[Object tracking records]
◆ ◆ ◆ ◆

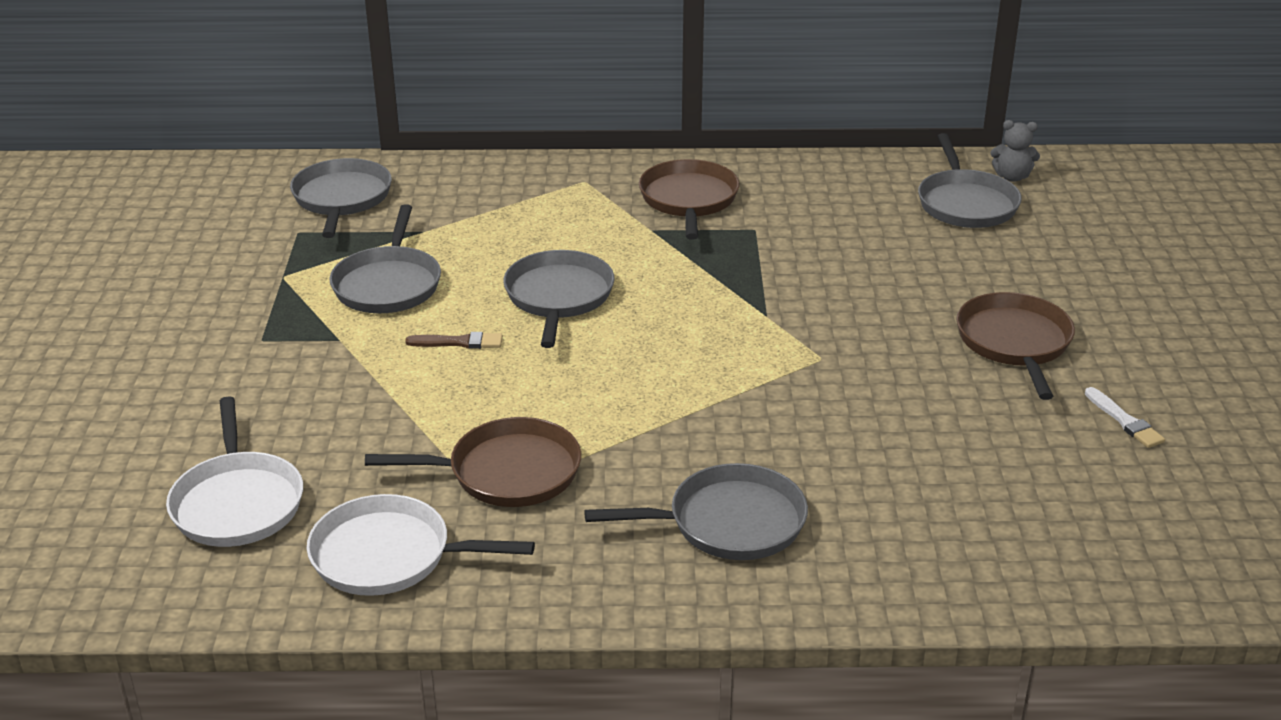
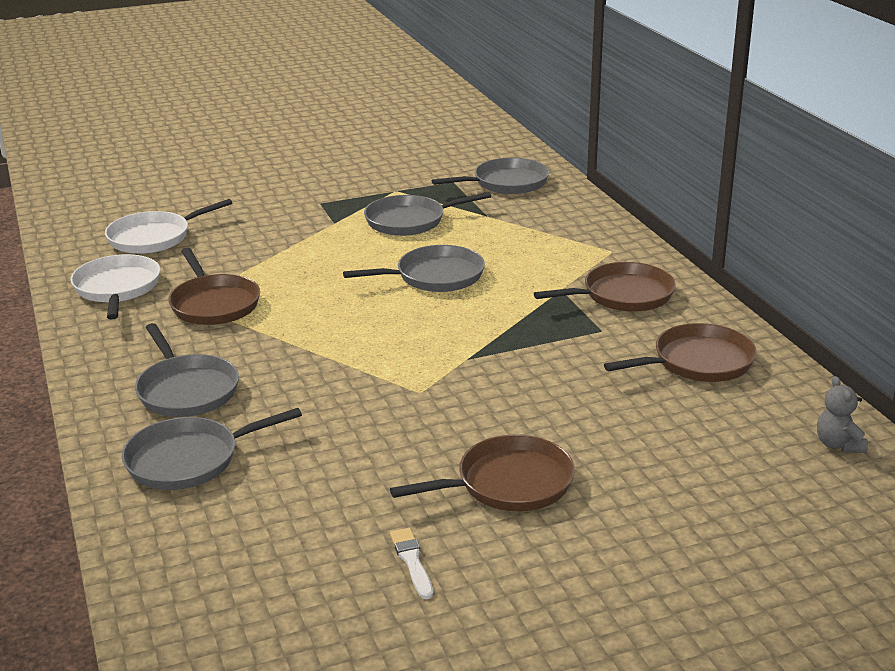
camera: 70 degrees right, 5 degrees down
(459, 342) = (354, 257): brown brush -> none
(846, 198) = (698, 362): none -> brown pan
(966, 203) = (751, 425): grey pan -> grey pan (188, 460)
(1124, 421) = (412, 561): white brush -> white brush turned 120 degrees clockwise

◆ ◆ ◆ ◆

_Required work_.
Start with the line that contains "(459, 342) = (354, 257): brown brush -> none", end with the last line of the entries, and please retype every line in that span exactly, with no others.

_Exercise solution_.
(459, 342) = (354, 257): brown brush -> none
(846, 198) = (698, 362): none -> brown pan
(966, 203) = (751, 425): grey pan -> grey pan (188, 460)
(1124, 421) = (412, 561): white brush -> white brush turned 120 degrees clockwise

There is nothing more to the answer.